>>>

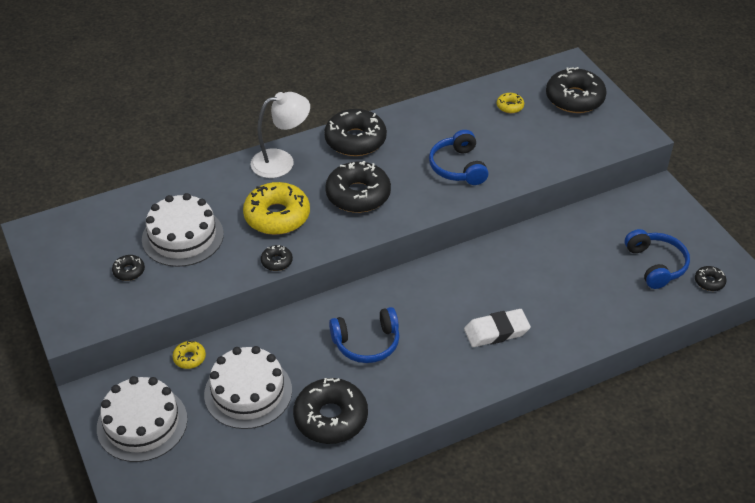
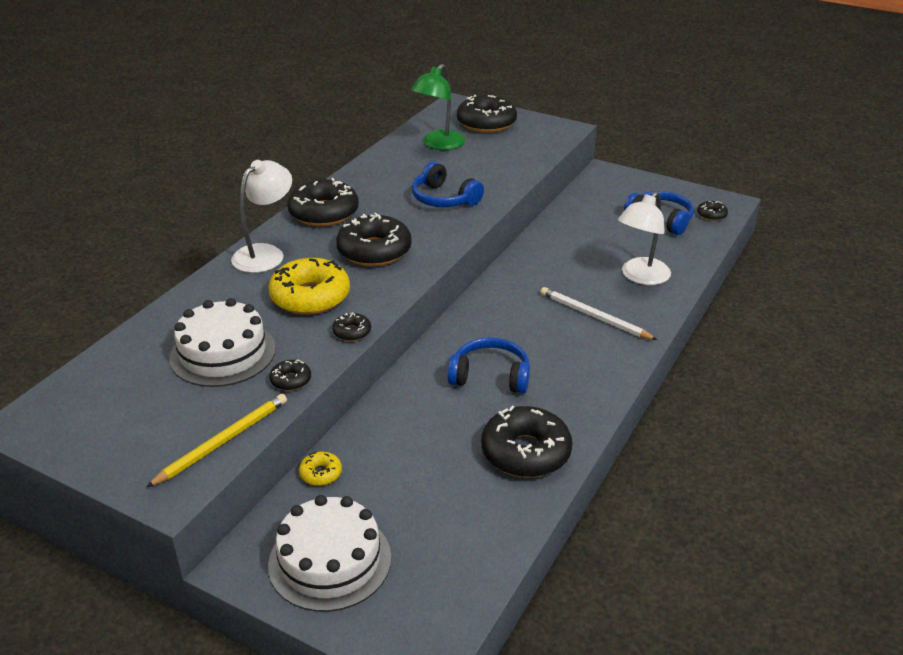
camera: 35 degrees left, 10 degrees down
black donut [112,255,145,281] -> black donut moved to [269,360,311,391]
white cake [204,346,292,429] -> none
blue headphones [329,307,400,363] -> blue headphones turned 120 degrees counterclockwise [447,337,530,394]
white eraser [464,309,531,347] -> white pencil [541,287,657,340]
yellow donut [497,93,524,113] -> green lamp [411,64,465,150]
none -> yellow pencil [146,394,287,487]
none -> white lamp [618,191,671,285]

<<<

**PROBLEM DESCRIPTION:** Go through the data above and find the lines with the word "white". Copy each of those lines.

**ANSWER SECTION:**
white cake [204,346,292,429] -> none
white eraser [464,309,531,347] -> white pencil [541,287,657,340]
none -> white lamp [618,191,671,285]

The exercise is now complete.